Data Start Marker

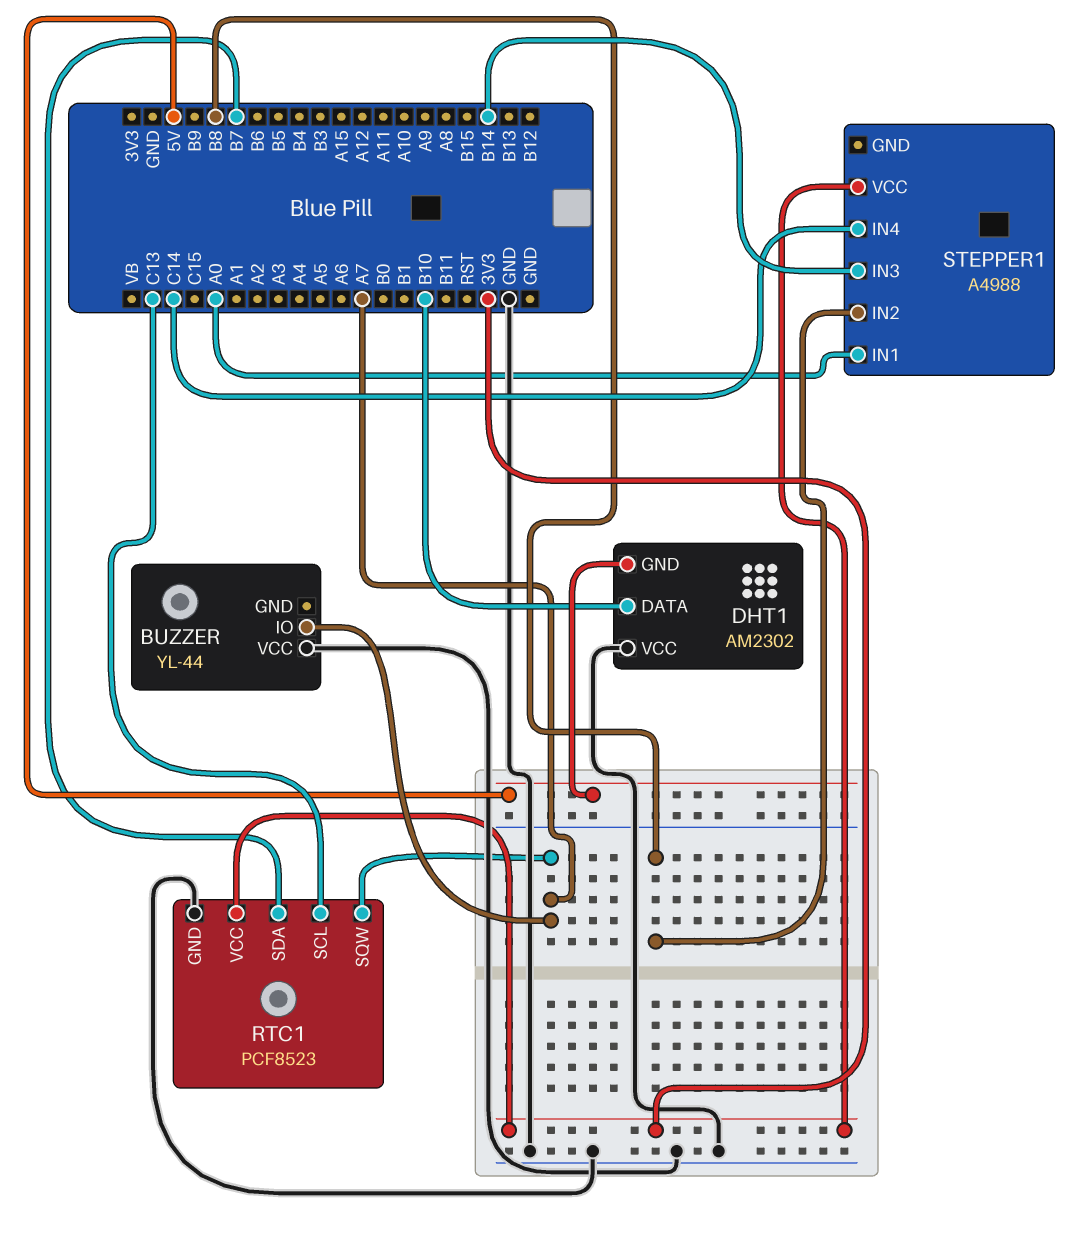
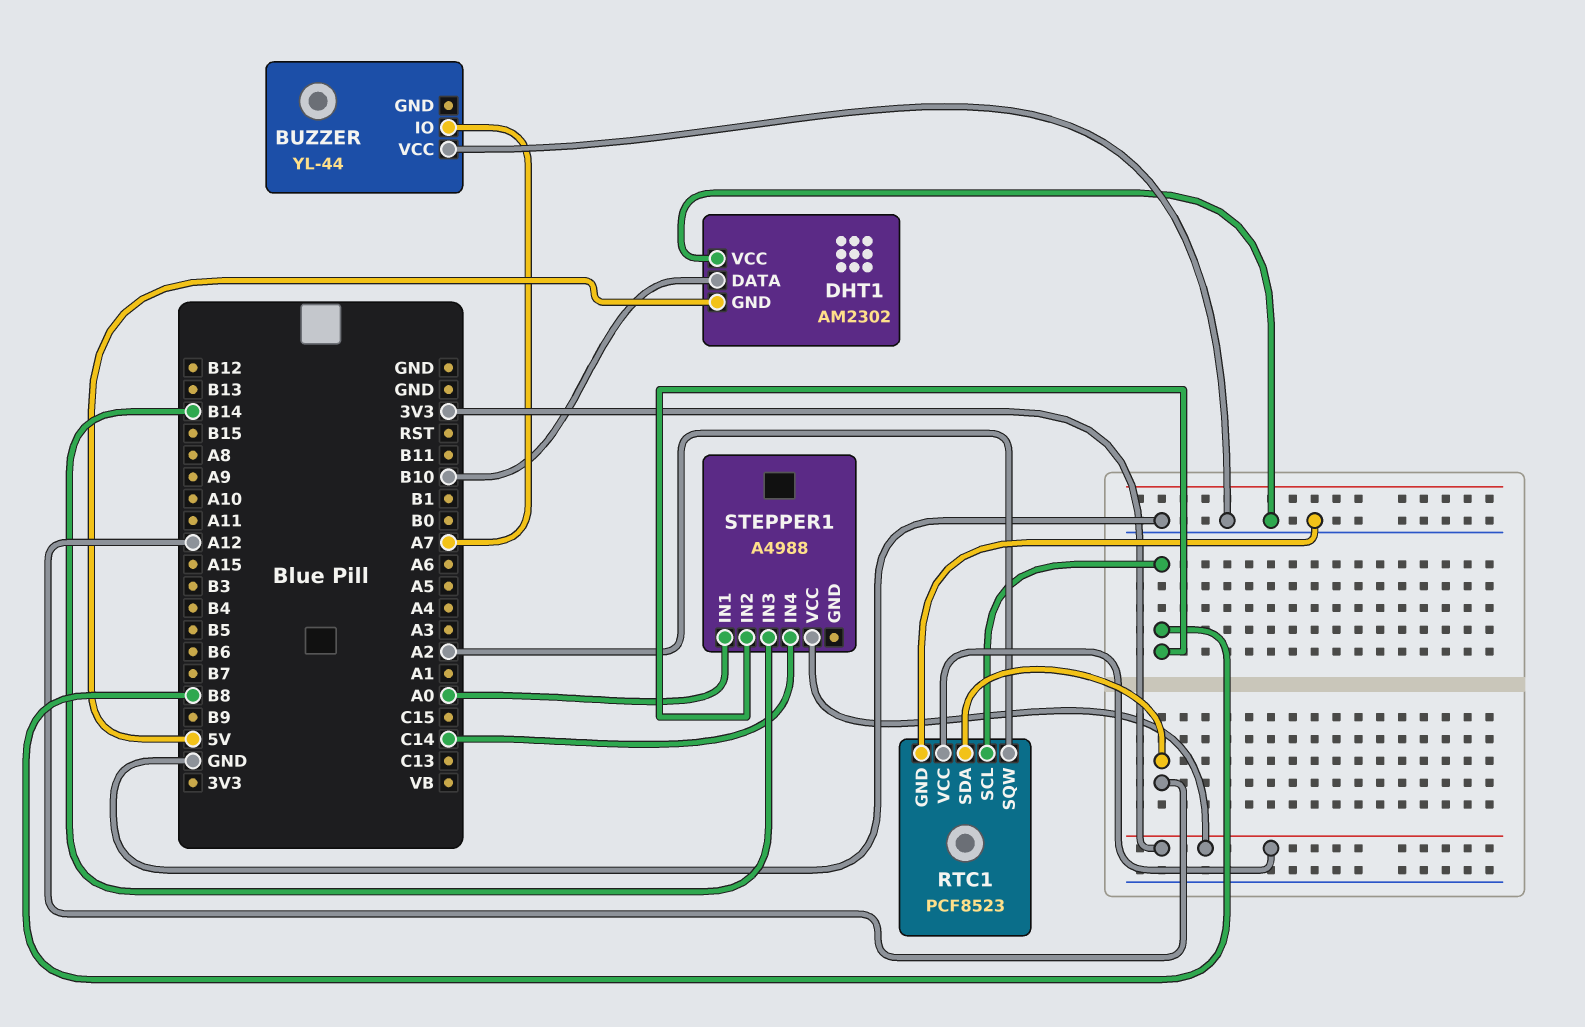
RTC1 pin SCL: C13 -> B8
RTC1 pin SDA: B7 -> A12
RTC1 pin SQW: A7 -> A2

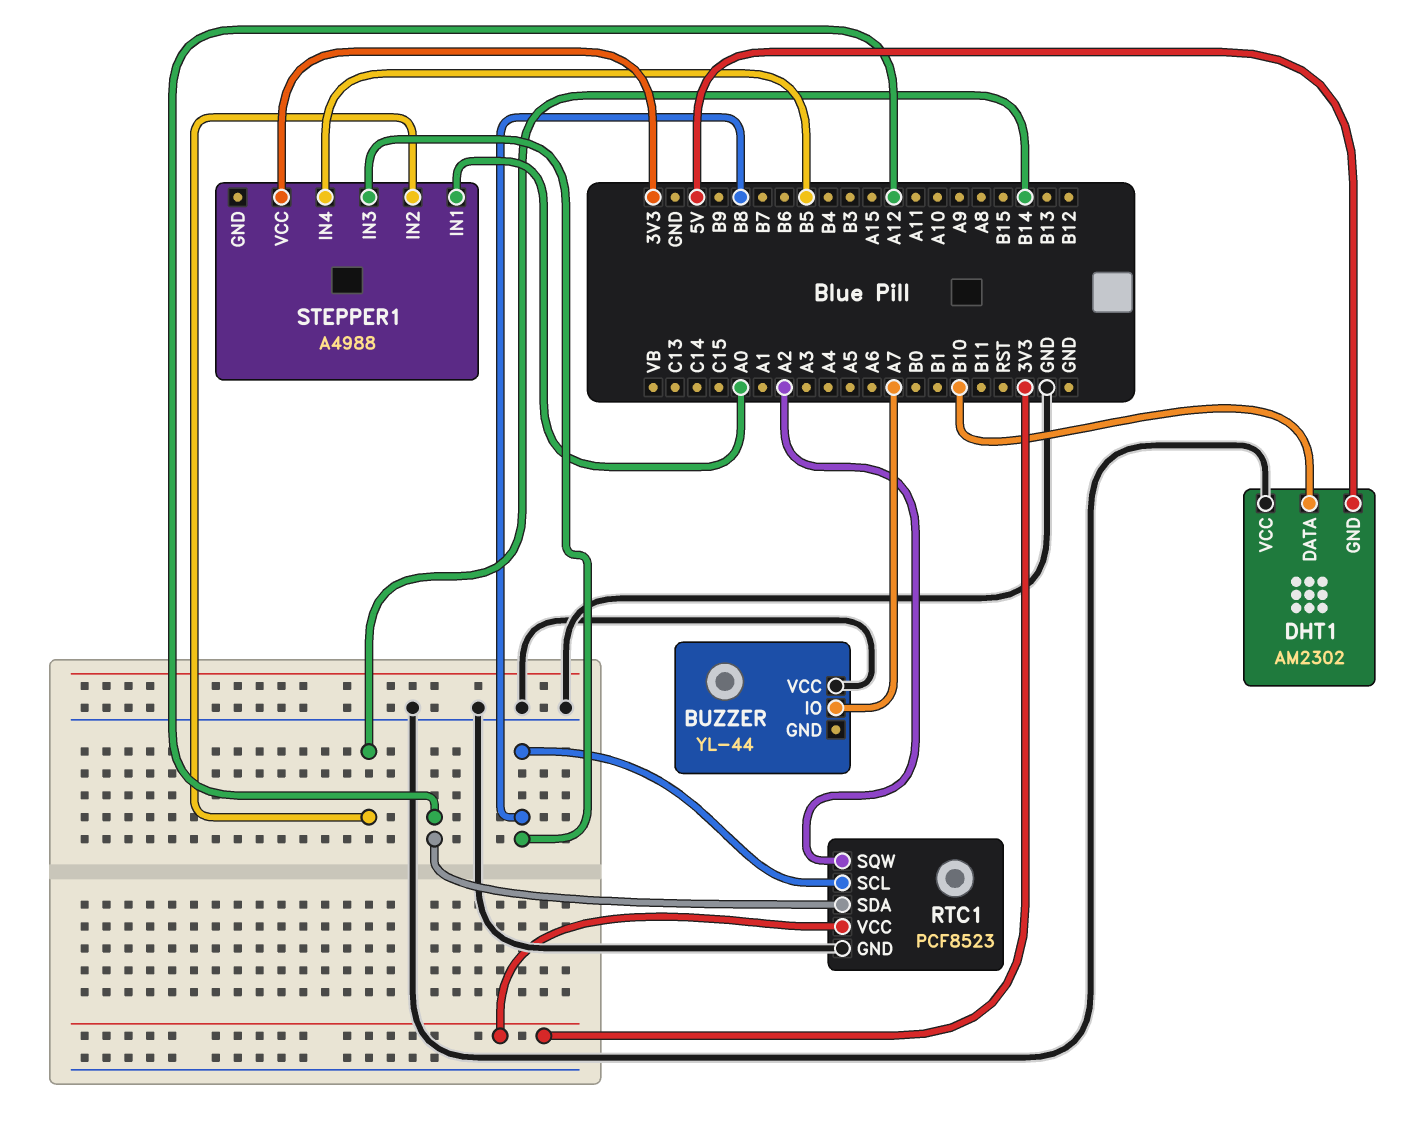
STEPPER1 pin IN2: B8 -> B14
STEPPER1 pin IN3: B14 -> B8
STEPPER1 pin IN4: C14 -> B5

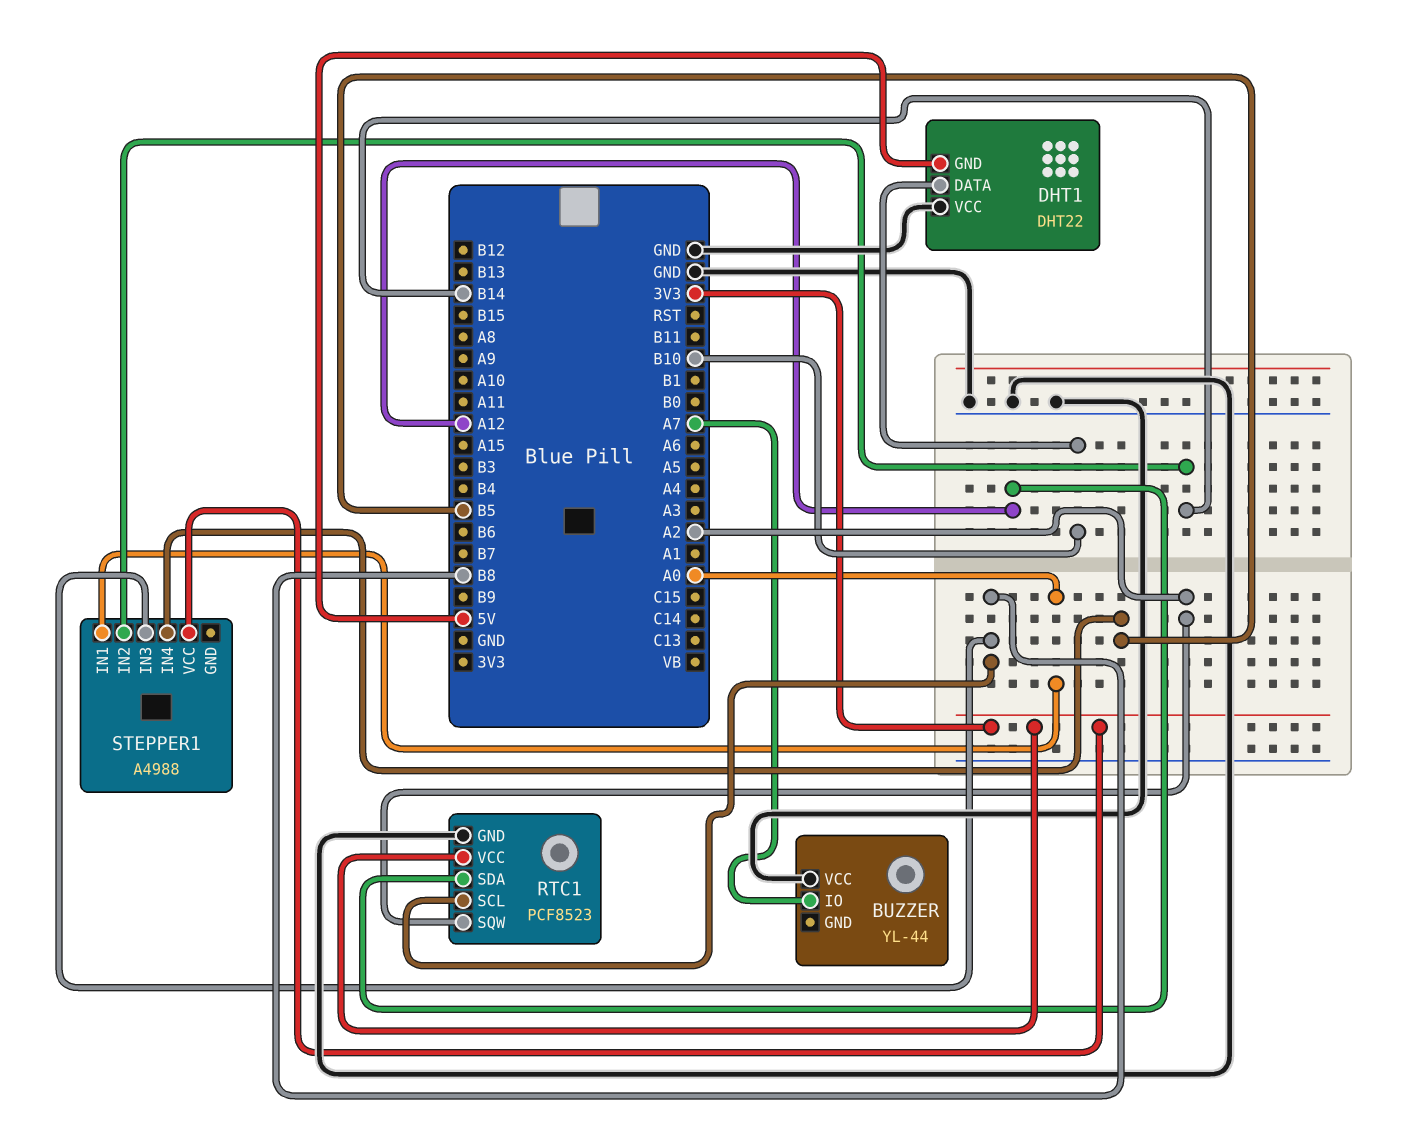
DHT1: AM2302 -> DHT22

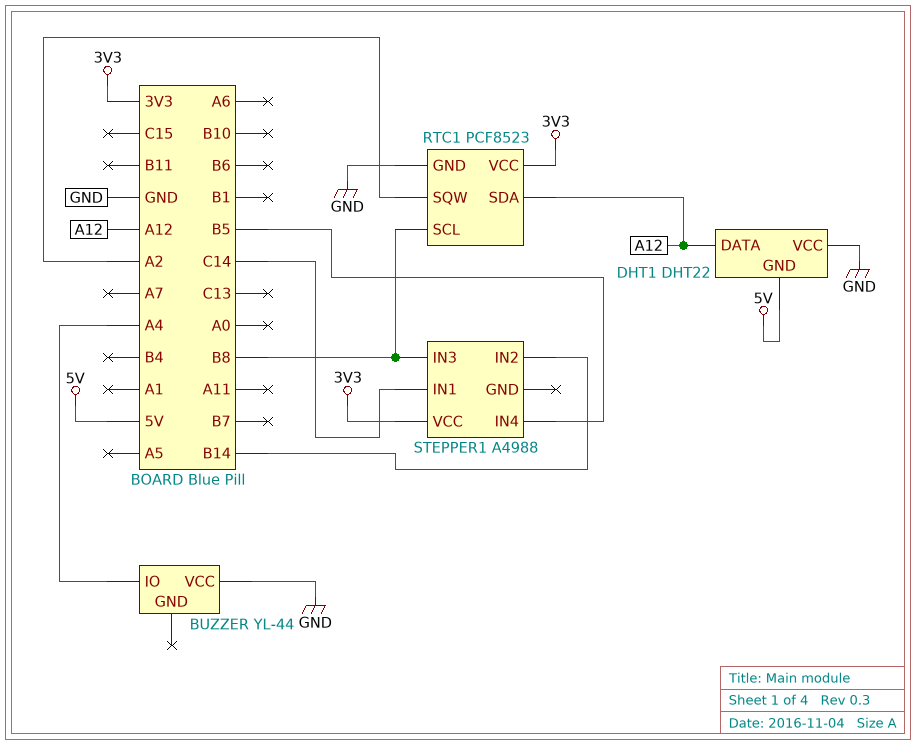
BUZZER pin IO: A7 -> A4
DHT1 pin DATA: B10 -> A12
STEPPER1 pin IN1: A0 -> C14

Data End Marker

**What you have to do:**
In the records above, find the line that contains "STEPPER1 pin IN3: B14 -> B8". Retype it and every line after it, exactly, leaving out all pictures.

**Result:**
STEPPER1 pin IN3: B14 -> B8
STEPPER1 pin IN4: C14 -> B5

DHT1: AM2302 -> DHT22

BUZZER pin IO: A7 -> A4
DHT1 pin DATA: B10 -> A12
STEPPER1 pin IN1: A0 -> C14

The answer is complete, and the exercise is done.